* Assigned task *
Exactly as they appear, transcribe the entries and skip any pictures.

* Data for the task *
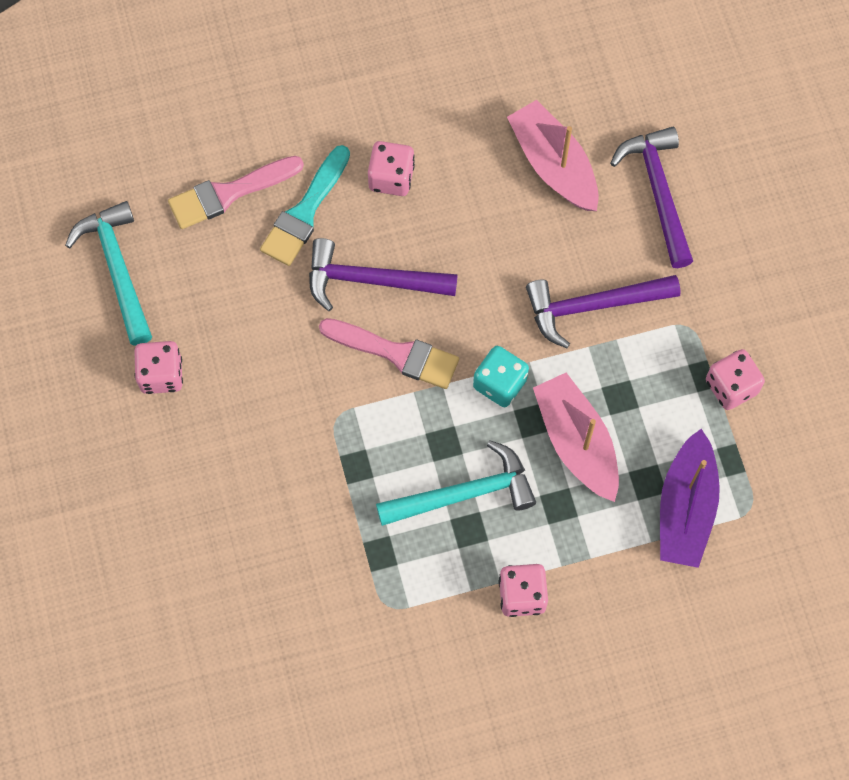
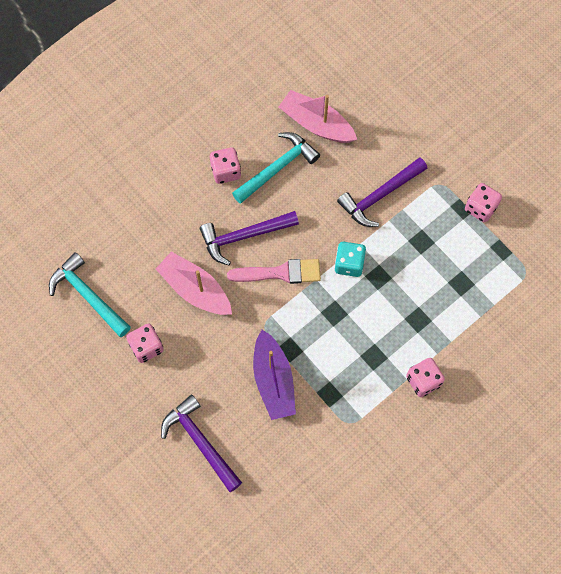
camera: 25 degrees left, 0 degrees up
pink brush [168,156,304,229] -> none
turquoise brush [260,145,350,266] -> none
turquoise hammer [376,440,536,526] -> turquoise hammer moved to [232,132,320,204]
pink boat [533,373,619,502] -> pink boat moved to [156,252,232,315]
purple hammer [610,127,693,268] -> purple hammer moved to [161,395,242,492]
purple boat [660,429,720,568] -> purple boat moved to [253,330,296,420]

* Response box *
camera: 25 degrees left, 0 degrees up
pink brush [168,156,304,229] -> none
turquoise brush [260,145,350,266] -> none
turquoise hammer [376,440,536,526] -> turquoise hammer moved to [232,132,320,204]
pink boat [533,373,619,502] -> pink boat moved to [156,252,232,315]
purple hammer [610,127,693,268] -> purple hammer moved to [161,395,242,492]
purple boat [660,429,720,568] -> purple boat moved to [253,330,296,420]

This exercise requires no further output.